SOURCE DATA below:

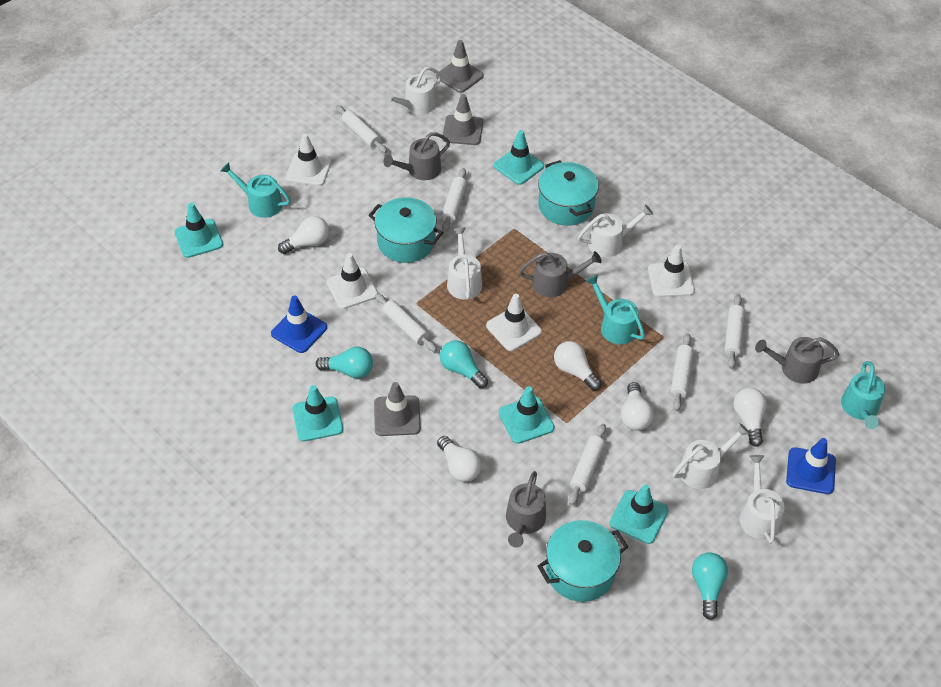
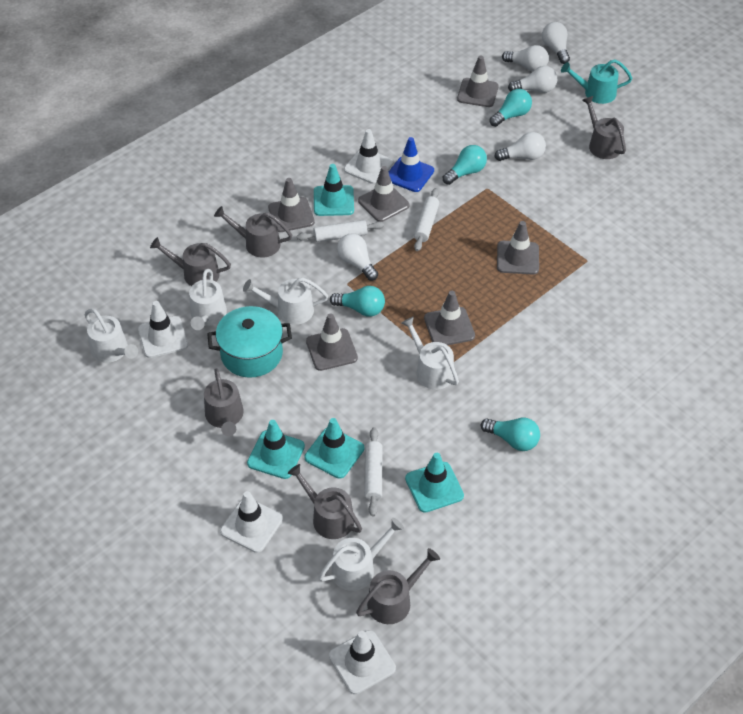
blue traffic cone: 2 -> 1
grey traffic cone: 3 -> 6
grey watering can: 4 -> 6
turquoise light bulb: 3 -> 4
turquoise pot: 3 -> 1
turquoise traffic cone: 5 -> 4
turquoise watering can: 3 -> 1
white rolling pin: 6 -> 3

End of SOURCE DATA.

## PROBLEM TO SOLVE
Take from the entries every line that has the string "traffic".

## RESULT FOR THIS EXERCISE
blue traffic cone: 2 -> 1
grey traffic cone: 3 -> 6
turquoise traffic cone: 5 -> 4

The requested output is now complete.